Records to process START
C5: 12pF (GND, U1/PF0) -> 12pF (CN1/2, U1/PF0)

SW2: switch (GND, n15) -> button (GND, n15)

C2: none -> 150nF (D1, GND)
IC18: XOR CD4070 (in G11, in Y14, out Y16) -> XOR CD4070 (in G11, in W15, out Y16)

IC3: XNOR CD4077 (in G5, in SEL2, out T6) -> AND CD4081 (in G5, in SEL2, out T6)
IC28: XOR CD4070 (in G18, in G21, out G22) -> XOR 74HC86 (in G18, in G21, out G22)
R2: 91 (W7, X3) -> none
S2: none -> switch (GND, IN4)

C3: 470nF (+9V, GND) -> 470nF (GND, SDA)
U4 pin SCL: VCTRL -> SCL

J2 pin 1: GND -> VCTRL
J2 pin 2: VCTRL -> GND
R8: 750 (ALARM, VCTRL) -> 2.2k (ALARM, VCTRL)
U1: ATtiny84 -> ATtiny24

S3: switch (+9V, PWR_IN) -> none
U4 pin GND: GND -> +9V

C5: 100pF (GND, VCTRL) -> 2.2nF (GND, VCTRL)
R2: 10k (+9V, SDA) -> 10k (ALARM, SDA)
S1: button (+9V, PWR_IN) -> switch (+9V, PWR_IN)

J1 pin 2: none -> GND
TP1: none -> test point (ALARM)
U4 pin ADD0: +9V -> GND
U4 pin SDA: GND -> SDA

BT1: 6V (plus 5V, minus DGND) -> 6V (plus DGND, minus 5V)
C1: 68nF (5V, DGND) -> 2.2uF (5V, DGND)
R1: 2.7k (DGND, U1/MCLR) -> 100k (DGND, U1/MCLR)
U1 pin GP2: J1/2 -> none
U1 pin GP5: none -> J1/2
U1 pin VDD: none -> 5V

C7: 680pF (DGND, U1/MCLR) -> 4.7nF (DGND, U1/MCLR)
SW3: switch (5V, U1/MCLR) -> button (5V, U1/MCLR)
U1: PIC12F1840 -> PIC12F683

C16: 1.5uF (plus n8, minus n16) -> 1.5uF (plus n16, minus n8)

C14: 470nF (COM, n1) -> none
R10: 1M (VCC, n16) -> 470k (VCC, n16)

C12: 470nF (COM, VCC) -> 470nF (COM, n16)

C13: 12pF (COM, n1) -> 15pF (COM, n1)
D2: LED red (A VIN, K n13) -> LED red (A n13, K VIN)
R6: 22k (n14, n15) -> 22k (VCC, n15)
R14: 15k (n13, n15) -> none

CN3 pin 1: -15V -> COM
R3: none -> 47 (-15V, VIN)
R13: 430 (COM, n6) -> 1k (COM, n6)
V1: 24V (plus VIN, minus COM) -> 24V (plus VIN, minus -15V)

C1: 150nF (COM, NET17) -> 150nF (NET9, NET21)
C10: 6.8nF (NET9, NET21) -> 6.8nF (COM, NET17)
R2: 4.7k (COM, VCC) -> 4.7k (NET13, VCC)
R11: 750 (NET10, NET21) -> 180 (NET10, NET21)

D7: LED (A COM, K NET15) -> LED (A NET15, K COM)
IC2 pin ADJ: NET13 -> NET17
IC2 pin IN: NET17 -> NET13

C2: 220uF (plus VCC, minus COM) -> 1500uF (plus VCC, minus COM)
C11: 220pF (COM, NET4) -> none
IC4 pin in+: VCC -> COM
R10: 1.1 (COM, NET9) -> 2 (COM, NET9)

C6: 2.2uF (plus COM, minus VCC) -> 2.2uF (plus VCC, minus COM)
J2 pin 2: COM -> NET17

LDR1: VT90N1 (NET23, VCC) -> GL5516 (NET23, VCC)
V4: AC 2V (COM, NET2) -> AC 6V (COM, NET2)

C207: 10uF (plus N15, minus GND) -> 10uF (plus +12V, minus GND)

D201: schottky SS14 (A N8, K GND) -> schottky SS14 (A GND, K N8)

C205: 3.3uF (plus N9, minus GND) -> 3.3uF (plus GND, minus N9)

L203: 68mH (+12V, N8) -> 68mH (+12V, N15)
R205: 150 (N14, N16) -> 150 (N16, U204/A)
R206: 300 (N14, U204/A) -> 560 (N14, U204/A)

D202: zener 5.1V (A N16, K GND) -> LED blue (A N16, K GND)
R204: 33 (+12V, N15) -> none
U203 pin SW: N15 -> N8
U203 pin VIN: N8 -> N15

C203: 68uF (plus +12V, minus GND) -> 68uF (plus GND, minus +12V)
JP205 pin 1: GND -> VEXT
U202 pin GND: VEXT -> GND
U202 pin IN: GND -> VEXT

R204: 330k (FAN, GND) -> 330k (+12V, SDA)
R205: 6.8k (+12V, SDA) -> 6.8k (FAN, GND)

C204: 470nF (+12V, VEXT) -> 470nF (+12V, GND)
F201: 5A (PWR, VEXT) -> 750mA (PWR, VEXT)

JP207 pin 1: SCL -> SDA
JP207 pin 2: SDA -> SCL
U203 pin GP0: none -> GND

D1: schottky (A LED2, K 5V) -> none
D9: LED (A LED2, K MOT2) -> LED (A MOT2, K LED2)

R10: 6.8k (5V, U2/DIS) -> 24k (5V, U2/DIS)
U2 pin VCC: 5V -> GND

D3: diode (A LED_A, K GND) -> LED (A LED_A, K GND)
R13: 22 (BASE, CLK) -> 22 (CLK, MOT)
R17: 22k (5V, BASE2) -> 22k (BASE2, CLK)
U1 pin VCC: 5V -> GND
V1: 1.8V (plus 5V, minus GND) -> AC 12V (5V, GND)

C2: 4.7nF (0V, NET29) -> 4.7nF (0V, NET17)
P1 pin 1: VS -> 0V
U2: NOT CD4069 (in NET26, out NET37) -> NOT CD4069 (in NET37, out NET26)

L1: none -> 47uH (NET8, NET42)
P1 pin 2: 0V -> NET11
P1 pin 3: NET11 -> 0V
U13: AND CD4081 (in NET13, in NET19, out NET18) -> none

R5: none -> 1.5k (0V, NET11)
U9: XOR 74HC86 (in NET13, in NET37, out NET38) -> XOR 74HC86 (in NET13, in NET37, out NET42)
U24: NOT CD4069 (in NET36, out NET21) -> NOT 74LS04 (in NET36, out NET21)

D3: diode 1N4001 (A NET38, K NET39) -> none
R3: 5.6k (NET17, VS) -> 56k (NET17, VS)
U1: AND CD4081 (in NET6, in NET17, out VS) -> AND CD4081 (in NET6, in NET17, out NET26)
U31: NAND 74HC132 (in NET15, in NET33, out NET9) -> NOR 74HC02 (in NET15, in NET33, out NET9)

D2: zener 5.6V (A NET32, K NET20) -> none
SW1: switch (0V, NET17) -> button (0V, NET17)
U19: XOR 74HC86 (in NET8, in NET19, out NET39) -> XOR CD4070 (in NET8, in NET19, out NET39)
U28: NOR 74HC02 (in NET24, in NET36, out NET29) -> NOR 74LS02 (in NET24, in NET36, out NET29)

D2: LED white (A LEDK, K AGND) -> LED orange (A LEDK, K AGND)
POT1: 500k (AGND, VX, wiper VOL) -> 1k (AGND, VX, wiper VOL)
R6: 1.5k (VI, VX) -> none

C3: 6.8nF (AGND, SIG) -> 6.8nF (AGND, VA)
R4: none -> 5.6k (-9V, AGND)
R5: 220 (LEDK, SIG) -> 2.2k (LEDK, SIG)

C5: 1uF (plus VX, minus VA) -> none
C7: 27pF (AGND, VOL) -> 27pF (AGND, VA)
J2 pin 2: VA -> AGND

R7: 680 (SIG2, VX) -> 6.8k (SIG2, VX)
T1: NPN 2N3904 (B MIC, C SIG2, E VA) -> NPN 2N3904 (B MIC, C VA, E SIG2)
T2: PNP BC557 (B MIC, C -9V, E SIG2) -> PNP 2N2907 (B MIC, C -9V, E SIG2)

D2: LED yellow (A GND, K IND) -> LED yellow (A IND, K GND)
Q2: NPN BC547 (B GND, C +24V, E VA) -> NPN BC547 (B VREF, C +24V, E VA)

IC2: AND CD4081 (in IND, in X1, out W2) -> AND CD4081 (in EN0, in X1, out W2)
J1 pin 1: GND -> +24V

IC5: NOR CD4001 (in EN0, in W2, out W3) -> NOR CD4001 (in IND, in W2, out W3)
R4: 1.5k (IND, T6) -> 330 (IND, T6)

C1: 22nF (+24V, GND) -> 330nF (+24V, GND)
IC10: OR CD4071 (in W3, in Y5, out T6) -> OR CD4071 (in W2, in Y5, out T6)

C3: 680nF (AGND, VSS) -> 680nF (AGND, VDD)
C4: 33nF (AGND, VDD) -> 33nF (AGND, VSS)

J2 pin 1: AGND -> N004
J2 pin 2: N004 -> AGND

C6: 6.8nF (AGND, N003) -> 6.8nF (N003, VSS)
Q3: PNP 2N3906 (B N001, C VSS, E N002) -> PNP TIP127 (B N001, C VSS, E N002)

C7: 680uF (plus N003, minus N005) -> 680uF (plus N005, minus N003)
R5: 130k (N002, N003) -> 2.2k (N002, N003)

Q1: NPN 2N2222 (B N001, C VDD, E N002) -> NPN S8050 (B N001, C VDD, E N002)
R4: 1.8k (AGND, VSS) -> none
Records to process END
How many lines of the entries above include the word "VCTRL"? Reply with the number alone.

= Answer to the exercise =
5